• PROBLEM TO WORK ON
In the entries that follow, find the line containing "R9: 56k (TEMP, XO) -> 56k (TEMP, VA)" and the line containing "U6 pin IN-: VLOAD -> VA", then retype exactly the lines from the first through the second, pictures excluded.
Segment Start: MATERIAL PROVIDED
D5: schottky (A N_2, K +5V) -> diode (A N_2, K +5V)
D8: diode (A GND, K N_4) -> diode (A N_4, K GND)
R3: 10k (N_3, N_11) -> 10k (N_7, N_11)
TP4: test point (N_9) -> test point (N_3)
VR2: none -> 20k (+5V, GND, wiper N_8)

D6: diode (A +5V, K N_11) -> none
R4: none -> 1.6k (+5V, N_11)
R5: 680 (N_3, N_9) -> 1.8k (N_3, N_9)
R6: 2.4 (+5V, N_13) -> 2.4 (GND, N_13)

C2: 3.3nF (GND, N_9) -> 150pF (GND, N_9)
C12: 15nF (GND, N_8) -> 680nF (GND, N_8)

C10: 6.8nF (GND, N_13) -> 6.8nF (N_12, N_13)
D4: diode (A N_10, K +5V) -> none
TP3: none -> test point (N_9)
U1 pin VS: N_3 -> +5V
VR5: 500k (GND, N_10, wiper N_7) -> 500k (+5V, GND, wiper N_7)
Segment End: MATERIAL PROVIDED
Segment Start: MATERIAL PROVIDED
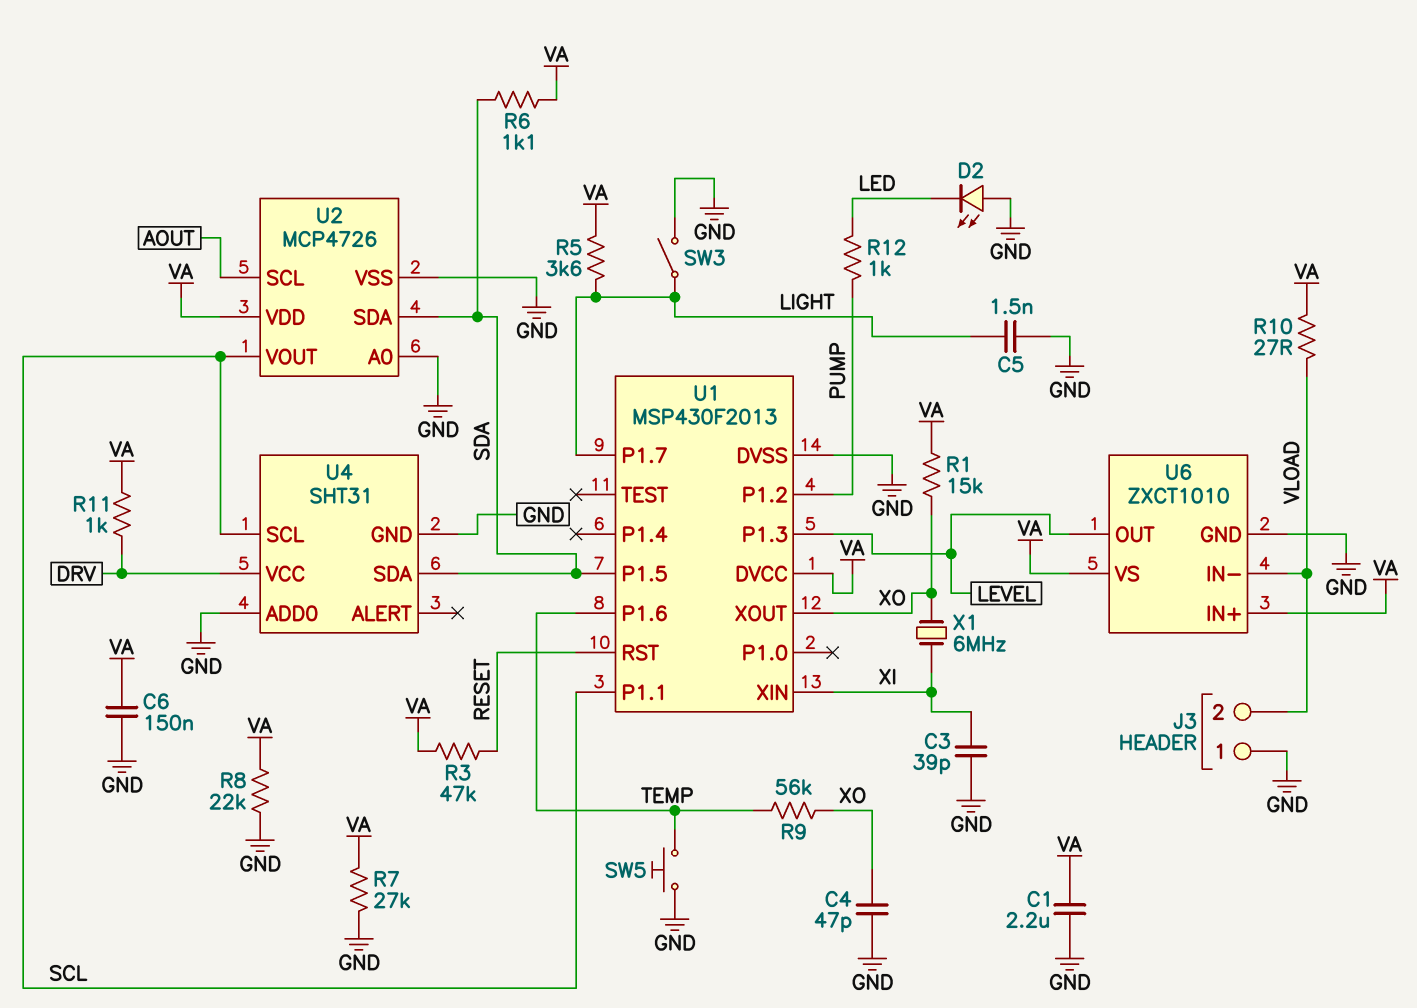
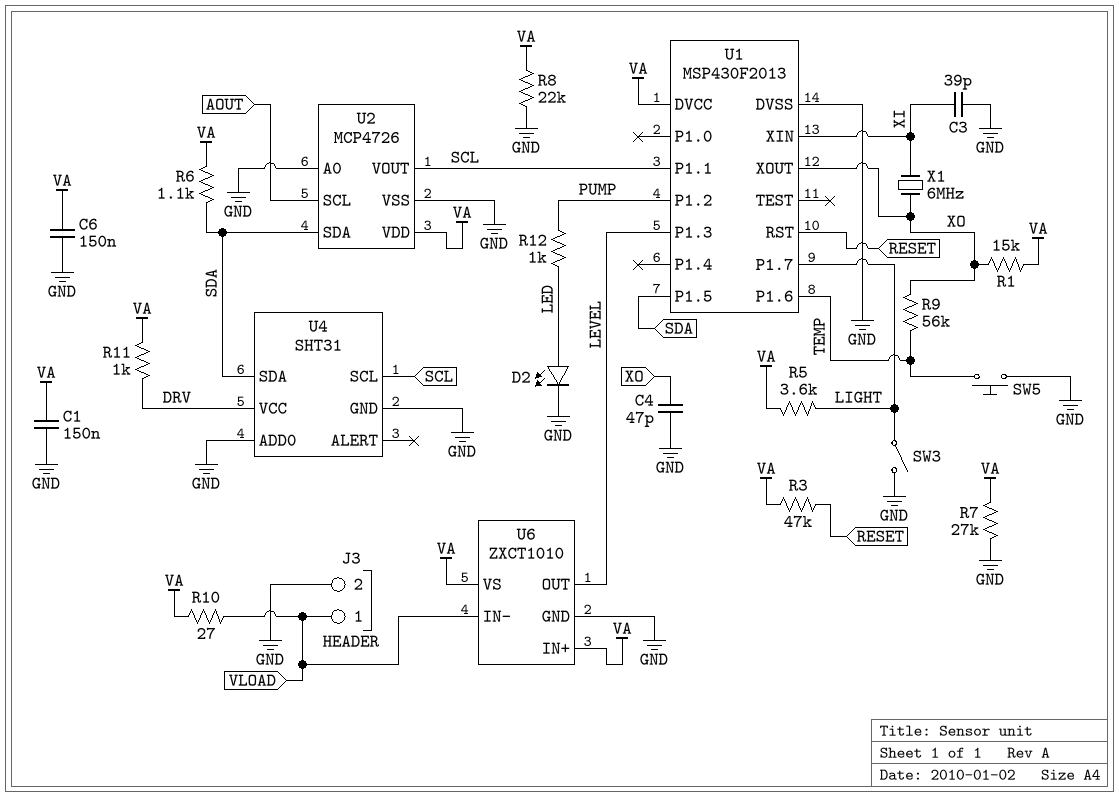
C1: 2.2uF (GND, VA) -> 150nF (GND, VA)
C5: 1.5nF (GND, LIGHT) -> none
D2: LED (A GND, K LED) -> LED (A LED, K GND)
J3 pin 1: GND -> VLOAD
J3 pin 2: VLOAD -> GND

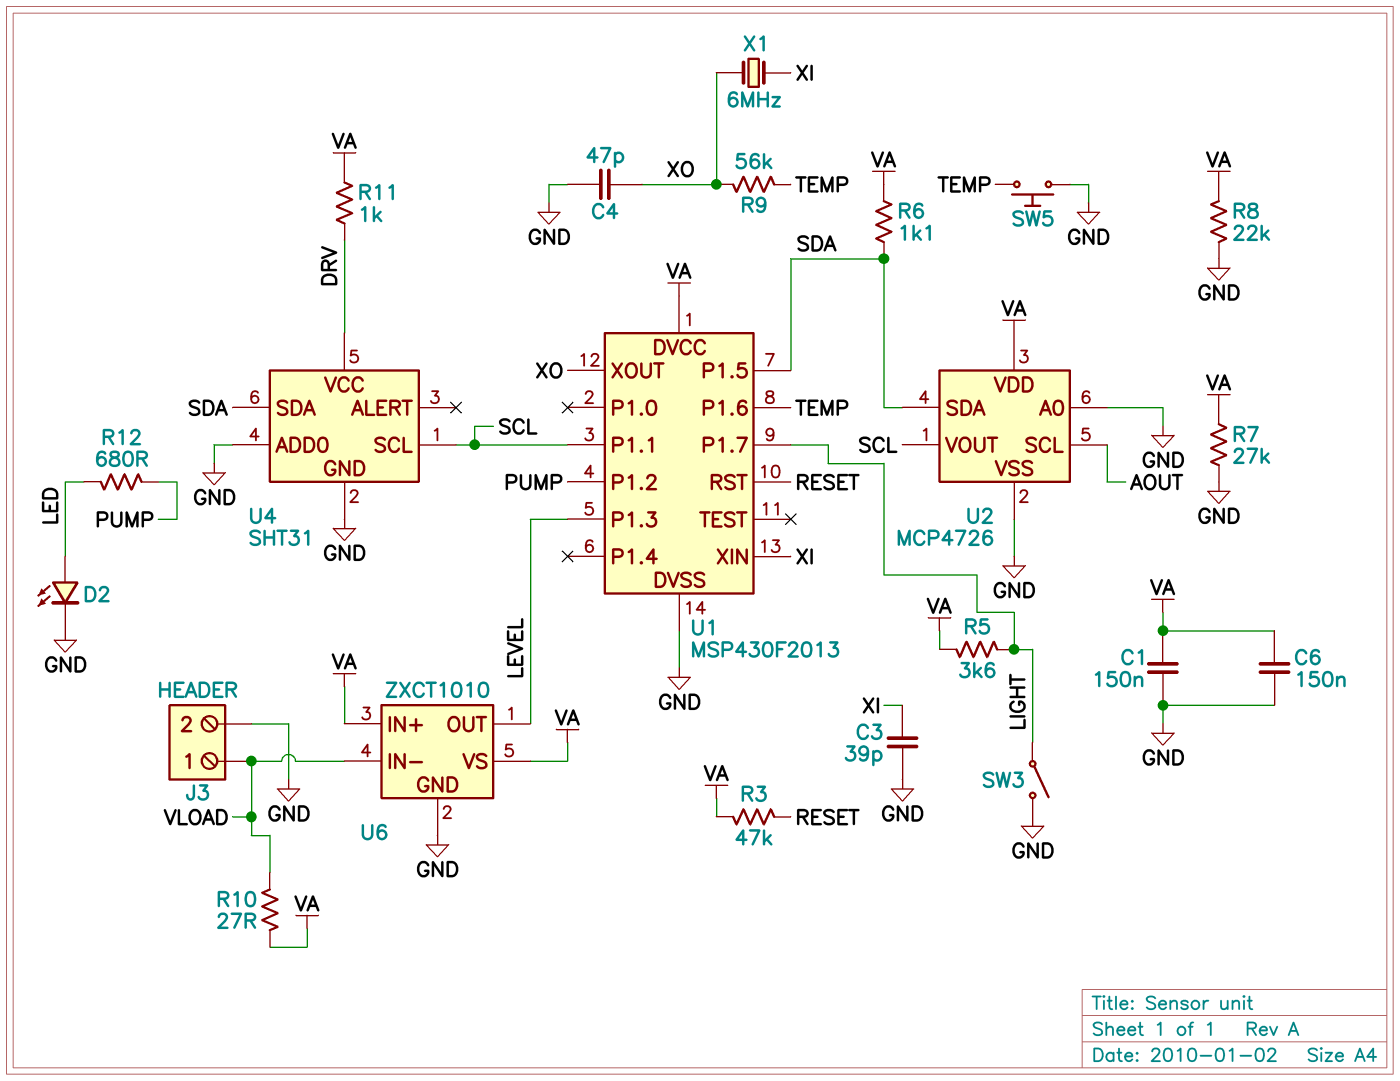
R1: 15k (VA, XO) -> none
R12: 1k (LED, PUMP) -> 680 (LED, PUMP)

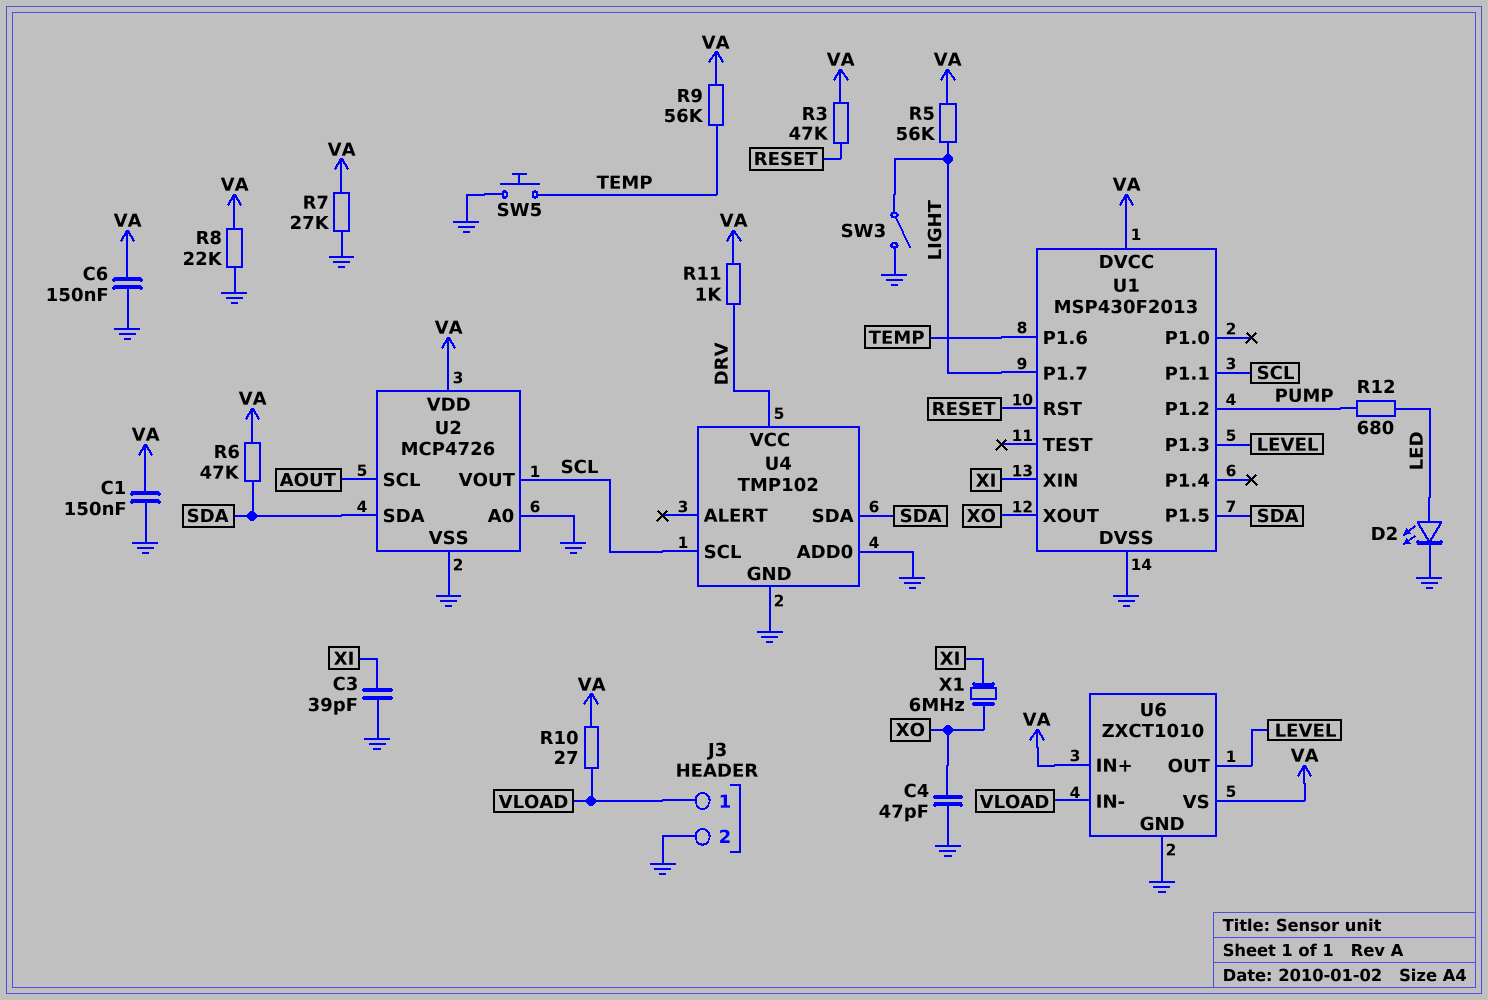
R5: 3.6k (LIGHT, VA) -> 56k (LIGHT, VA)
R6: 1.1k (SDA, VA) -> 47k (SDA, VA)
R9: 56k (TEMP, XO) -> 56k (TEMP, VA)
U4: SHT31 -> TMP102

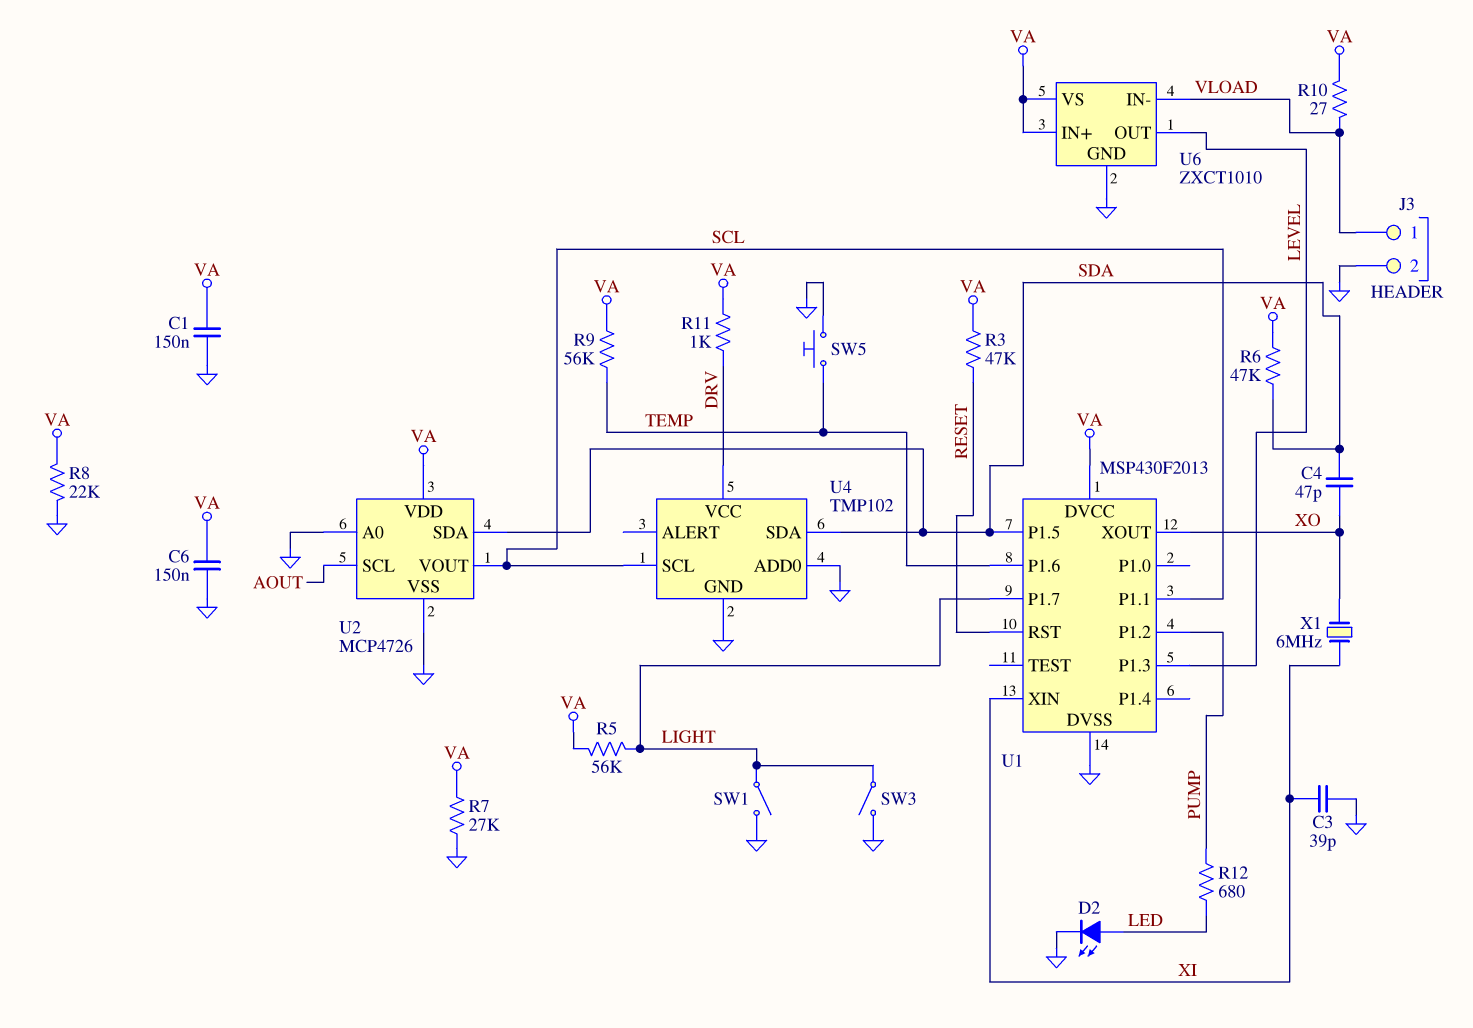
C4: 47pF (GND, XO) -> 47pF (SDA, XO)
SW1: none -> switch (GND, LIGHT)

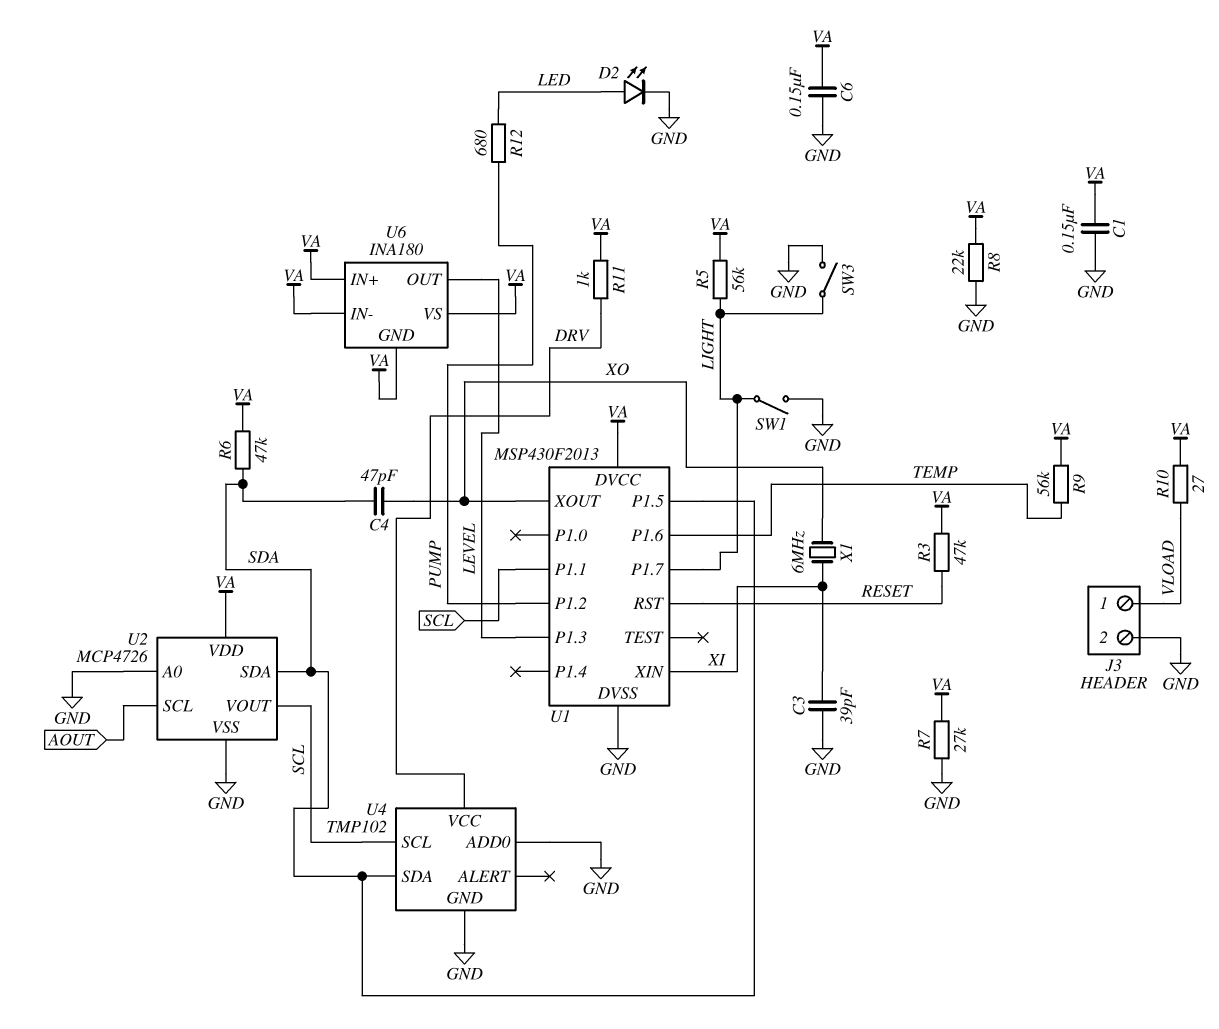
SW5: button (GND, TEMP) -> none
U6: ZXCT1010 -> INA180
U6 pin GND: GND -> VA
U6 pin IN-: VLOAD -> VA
Segment End: MATERIAL PROVIDED
• YOUR RESPONSE
R9: 56k (TEMP, XO) -> 56k (TEMP, VA)
U4: SHT31 -> TMP102

C4: 47pF (GND, XO) -> 47pF (SDA, XO)
SW1: none -> switch (GND, LIGHT)

SW5: button (GND, TEMP) -> none
U6: ZXCT1010 -> INA180
U6 pin GND: GND -> VA
U6 pin IN-: VLOAD -> VA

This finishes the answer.